= What you have to do =
Each line below must be reproduced exactly.

### Information shown

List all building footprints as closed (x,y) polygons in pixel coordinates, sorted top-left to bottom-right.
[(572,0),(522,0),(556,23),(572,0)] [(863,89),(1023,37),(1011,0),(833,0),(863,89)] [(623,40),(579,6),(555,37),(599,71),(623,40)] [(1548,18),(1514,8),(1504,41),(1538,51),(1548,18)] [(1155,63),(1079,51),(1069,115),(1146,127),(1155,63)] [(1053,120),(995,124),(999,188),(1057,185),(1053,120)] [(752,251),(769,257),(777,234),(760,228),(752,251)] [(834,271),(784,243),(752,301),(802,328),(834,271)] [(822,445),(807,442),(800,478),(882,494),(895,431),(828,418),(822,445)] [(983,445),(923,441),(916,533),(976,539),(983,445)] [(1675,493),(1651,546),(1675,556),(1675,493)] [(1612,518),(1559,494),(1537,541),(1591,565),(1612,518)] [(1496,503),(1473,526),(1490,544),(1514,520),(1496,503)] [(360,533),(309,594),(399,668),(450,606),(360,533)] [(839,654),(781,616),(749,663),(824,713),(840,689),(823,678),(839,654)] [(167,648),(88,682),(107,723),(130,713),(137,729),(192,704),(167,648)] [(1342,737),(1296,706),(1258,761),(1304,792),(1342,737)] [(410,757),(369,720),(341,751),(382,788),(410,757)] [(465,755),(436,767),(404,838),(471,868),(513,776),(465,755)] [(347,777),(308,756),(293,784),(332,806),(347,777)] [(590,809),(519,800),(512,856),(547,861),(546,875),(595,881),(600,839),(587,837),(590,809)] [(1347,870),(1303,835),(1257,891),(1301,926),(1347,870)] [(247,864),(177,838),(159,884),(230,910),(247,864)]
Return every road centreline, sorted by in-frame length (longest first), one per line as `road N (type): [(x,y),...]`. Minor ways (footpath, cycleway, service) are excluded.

######

= Reply to the exercise =
List all building footprints as closed (x,y) polygons in pixel coordinates, sorted top-left to bottom-right.
[(572,0),(522,0),(556,23),(572,0)] [(863,89),(1023,37),(1011,0),(833,0),(863,89)] [(623,40),(579,6),(555,37),(599,71),(623,40)] [(1548,18),(1514,8),(1504,41),(1538,51),(1548,18)] [(1155,63),(1079,51),(1069,115),(1146,127),(1155,63)] [(1053,120),(995,124),(999,188),(1057,185),(1053,120)] [(752,251),(769,257),(777,234),(760,228),(752,251)] [(834,271),(784,243),(752,301),(802,328),(834,271)] [(822,445),(807,442),(800,478),(882,494),(895,431),(828,418),(822,445)] [(983,445),(923,441),(916,533),(976,539),(983,445)] [(1675,493),(1651,546),(1675,556),(1675,493)] [(1612,518),(1559,494),(1537,541),(1591,565),(1612,518)] [(1496,503),(1473,526),(1490,544),(1514,520),(1496,503)] [(360,533),(309,594),(399,668),(450,606),(360,533)] [(839,654),(781,616),(749,663),(824,713),(840,689),(823,678),(839,654)] [(167,648),(88,682),(107,723),(130,713),(137,729),(192,704),(167,648)] [(1342,737),(1296,706),(1258,761),(1304,792),(1342,737)] [(410,757),(369,720),(341,751),(382,788),(410,757)] [(465,755),(436,767),(404,838),(471,868),(513,776),(465,755)] [(347,777),(308,756),(293,784),(332,806),(347,777)] [(590,809),(519,800),(512,856),(547,861),(546,875),(595,881),(600,839),(587,837),(590,809)] [(1347,870),(1303,835),(1257,891),(1301,926),(1347,870)] [(247,864),(177,838),(159,884),(230,910),(247,864)]
Return every road centreline, sorted by in-frame length (longest first), one per line as `road N (type): [(x,y),...]`. Minor ways (footpath, cycleway, service) are excluded.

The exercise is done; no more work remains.